**Your goal**
Every record below is to be retyped exactly, with any pictures left out.

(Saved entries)
------------------------------------------------------------------------
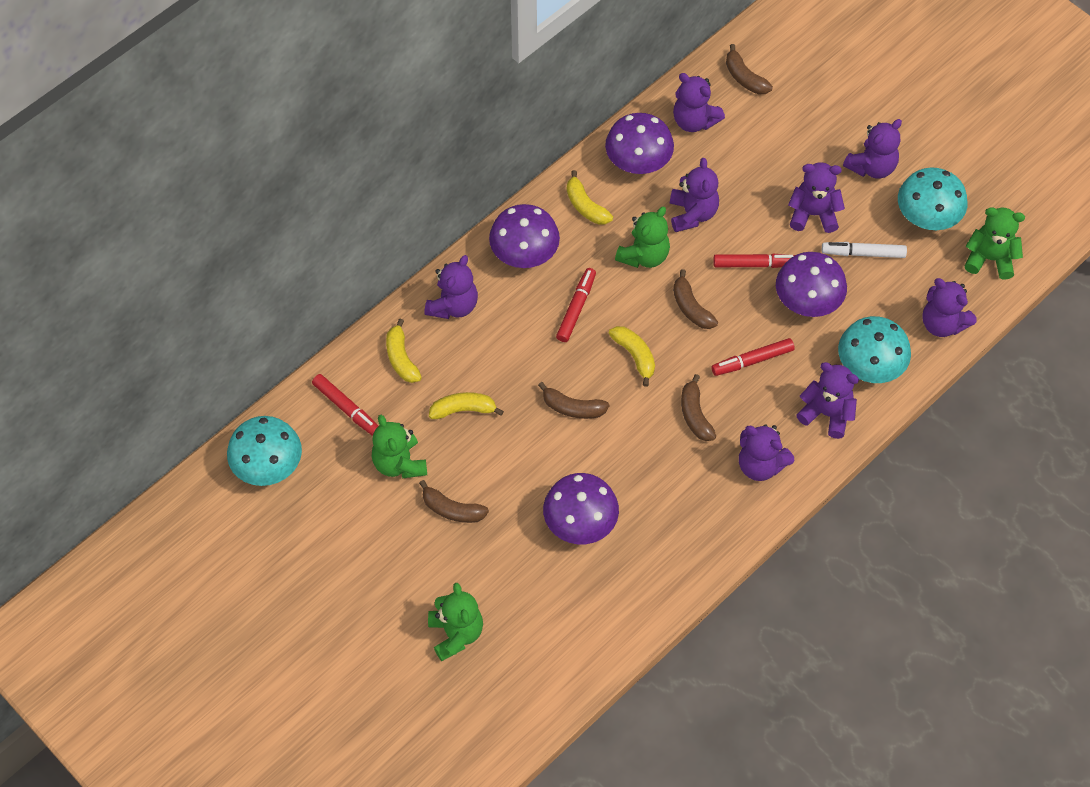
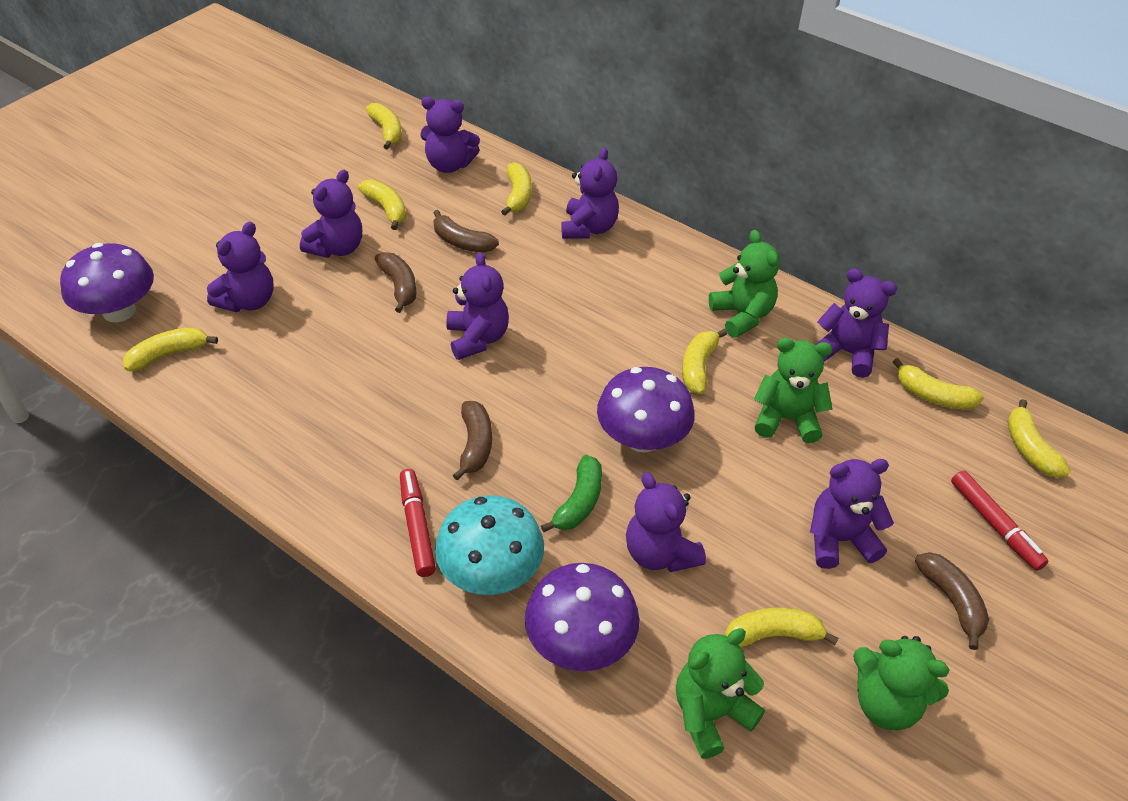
brown banana: 5 -> 4
green banana: 0 -> 1
purple mushroom: 4 -> 3
red marker: 4 -> 2
turquoise mushroom: 3 -> 1
white marker: 1 -> 0
yellow banana: 4 -> 8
------------------------------------------------------------------------
**Final answer**
brown banana: 5 -> 4
green banana: 0 -> 1
purple mushroom: 4 -> 3
red marker: 4 -> 2
turquoise mushroom: 3 -> 1
white marker: 1 -> 0
yellow banana: 4 -> 8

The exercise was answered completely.